* [GIVEN MATERIAL]:
┌──

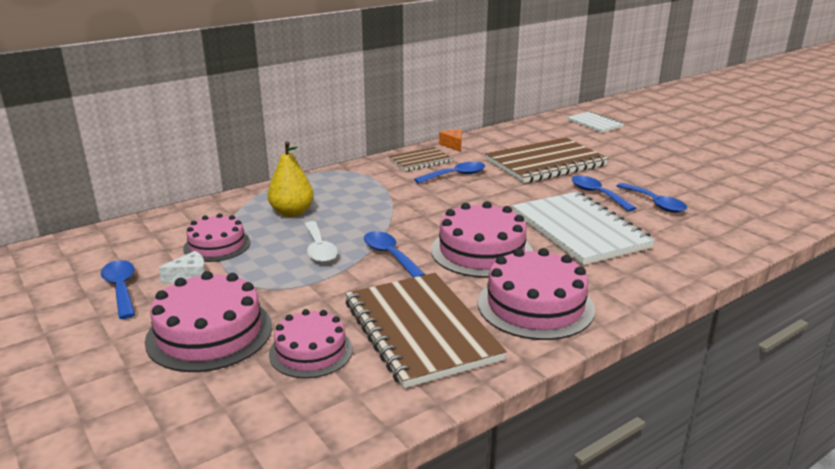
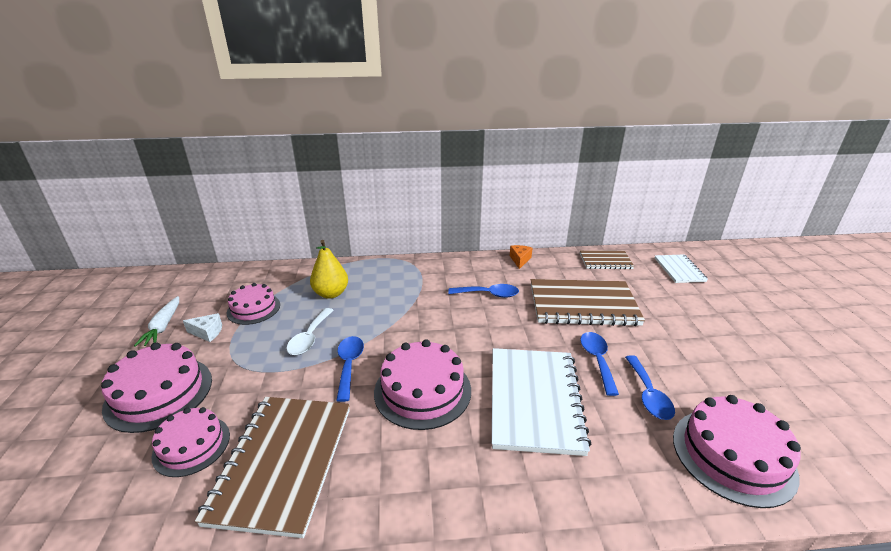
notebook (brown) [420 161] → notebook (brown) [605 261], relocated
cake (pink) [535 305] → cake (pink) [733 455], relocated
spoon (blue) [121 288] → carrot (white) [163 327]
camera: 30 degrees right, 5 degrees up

└──

* [TO DO]: Retype all of the data above word for word, excluding the pictures.

* [EXERCISE OUTPUT]:
notebook (brown) [420 161] → notebook (brown) [605 261], relocated
cake (pink) [535 305] → cake (pink) [733 455], relocated
spoon (blue) [121 288] → carrot (white) [163 327]
camera: 30 degrees right, 5 degrees up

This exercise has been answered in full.